● Exercise
Go through the data and copy each line where the string "cone" appears.

[Data under study]

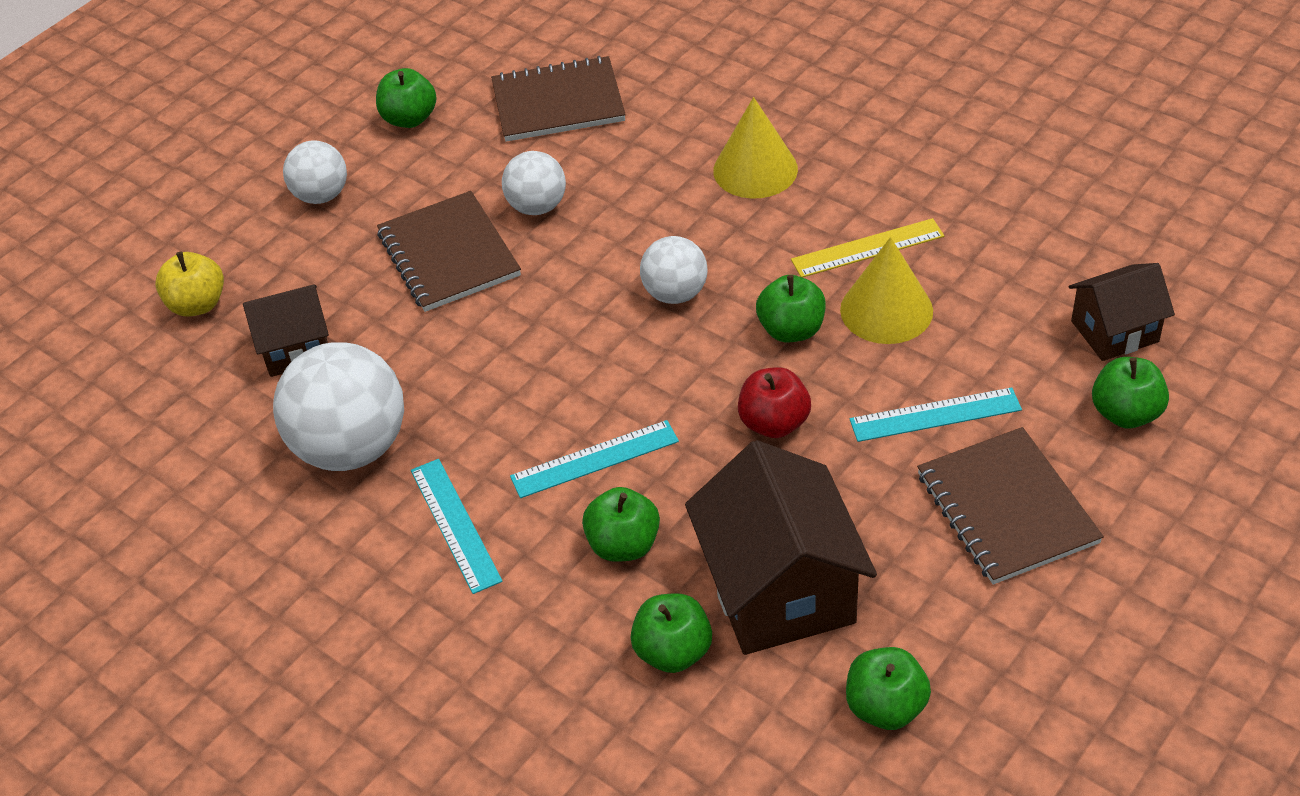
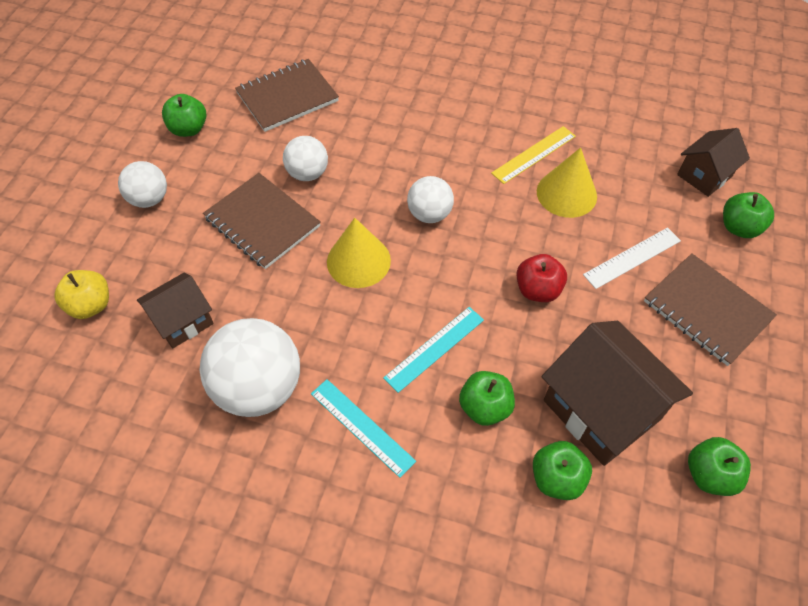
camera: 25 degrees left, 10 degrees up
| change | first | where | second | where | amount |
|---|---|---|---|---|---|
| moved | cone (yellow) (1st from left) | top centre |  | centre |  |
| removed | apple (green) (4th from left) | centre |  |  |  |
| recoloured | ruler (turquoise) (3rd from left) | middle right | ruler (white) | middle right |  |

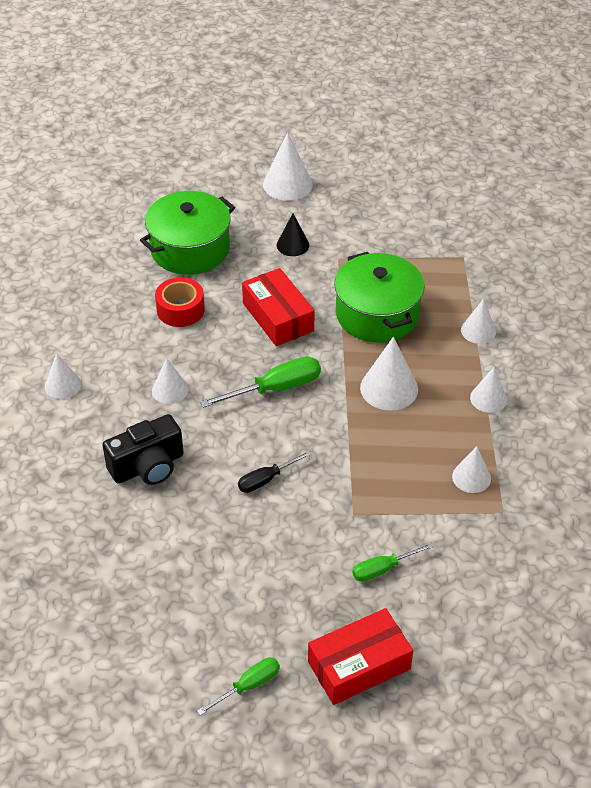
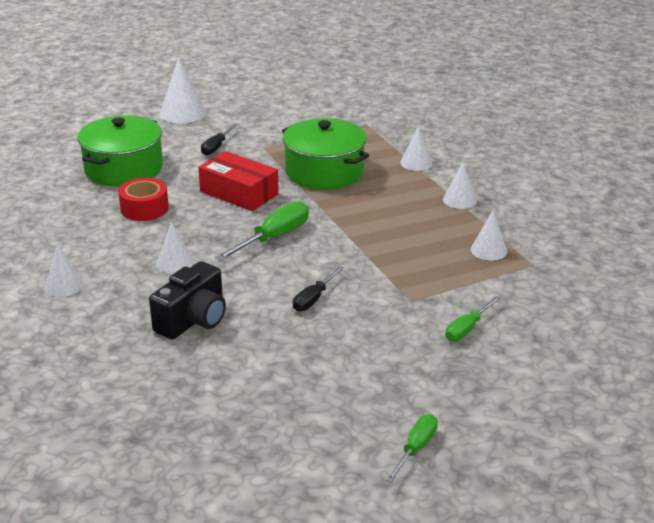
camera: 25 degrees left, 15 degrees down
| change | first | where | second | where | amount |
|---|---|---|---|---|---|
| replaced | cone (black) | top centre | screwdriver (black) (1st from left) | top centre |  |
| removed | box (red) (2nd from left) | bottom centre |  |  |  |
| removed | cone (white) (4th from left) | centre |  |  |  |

[/Data under study]

● Exercise response
| moved | cone (yellow) (1st from left) | top centre |  | centre |  |
| replaced | cone (black) | top centre | screwdriver (black) (1st from left) | top centre |  |
| removed | cone (white) (4th from left) | centre |  |  |  |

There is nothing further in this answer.